■ **WORK ORDER**
Your task is to copy the stretch of lines in the records below that begins with the line containing "to balde/blanco 591,161" and ends with the line containing "90 degrees counterclockwise", exactly as written, with nothing added.

Top of ENTRIES SHOWN

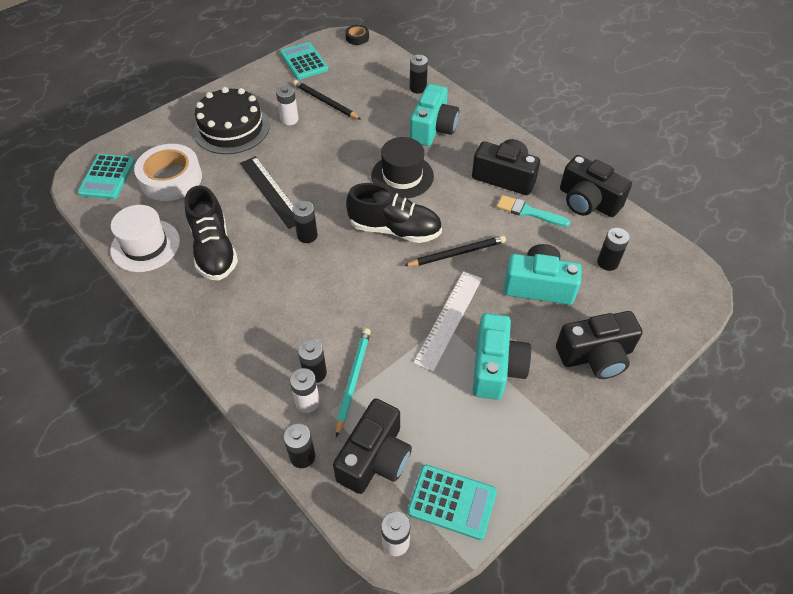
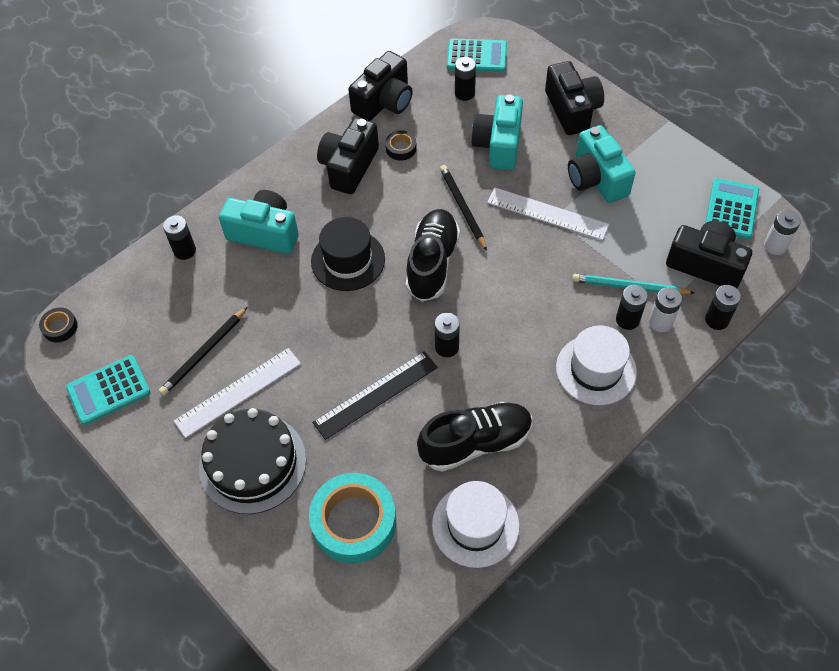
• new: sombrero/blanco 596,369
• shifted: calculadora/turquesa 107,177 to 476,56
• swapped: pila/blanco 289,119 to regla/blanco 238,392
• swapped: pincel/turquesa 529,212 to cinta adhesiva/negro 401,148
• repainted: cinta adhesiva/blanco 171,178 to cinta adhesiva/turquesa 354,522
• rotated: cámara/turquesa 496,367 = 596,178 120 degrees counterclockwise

Bottom of ENTRIES SHOWN
Top of ENTRIES SHOWN

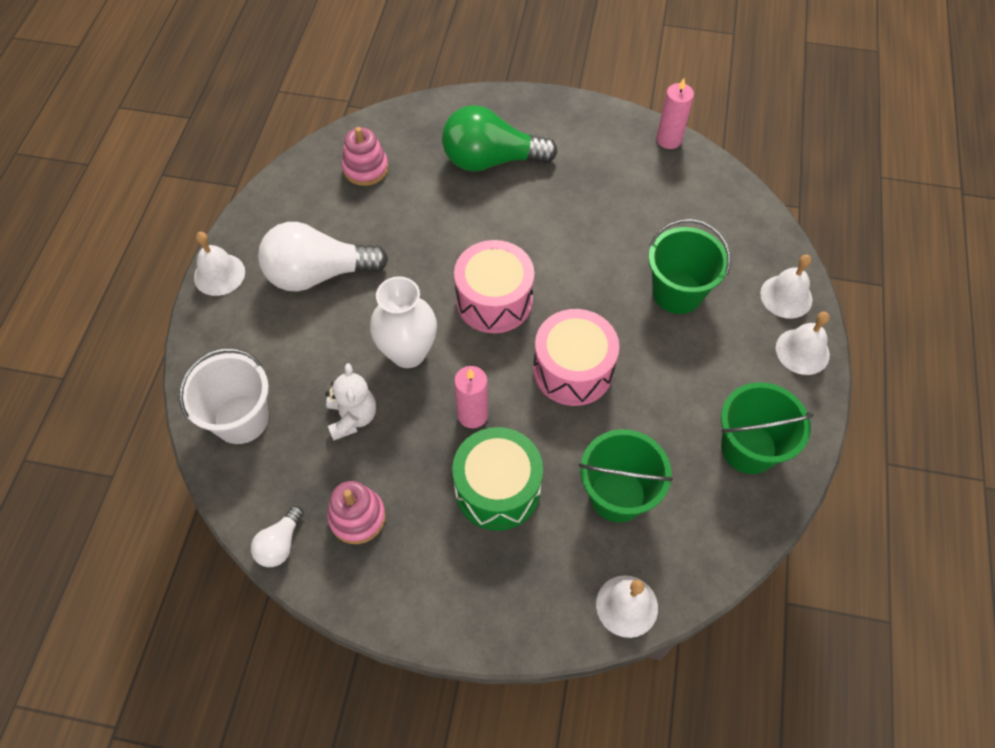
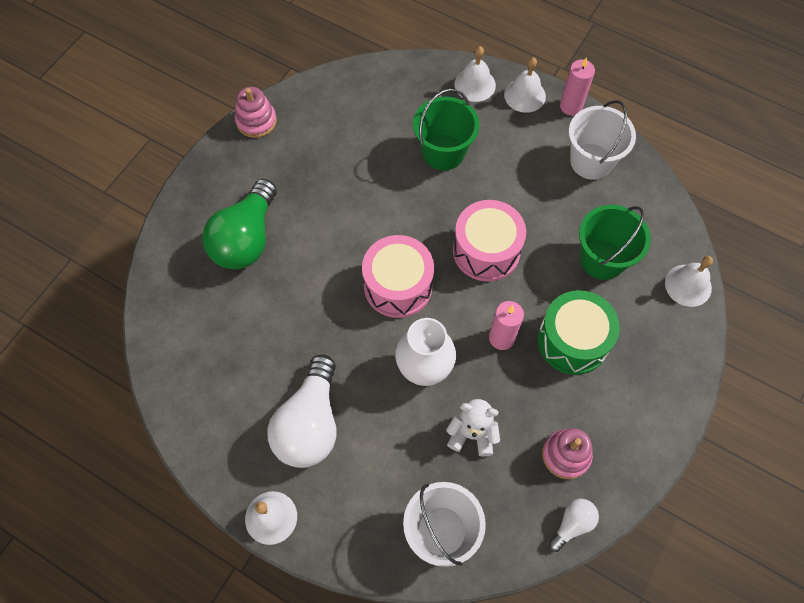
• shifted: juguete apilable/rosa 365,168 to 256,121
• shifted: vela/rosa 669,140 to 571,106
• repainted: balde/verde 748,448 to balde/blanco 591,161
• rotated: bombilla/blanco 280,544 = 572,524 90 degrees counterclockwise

Bottom of ENTRIES SHOWN

■ **WORKED SOLUTION**
• repainted: balde/verde 748,448 to balde/blanco 591,161
• rotated: bombilla/blanco 280,544 = 572,524 90 degrees counterclockwise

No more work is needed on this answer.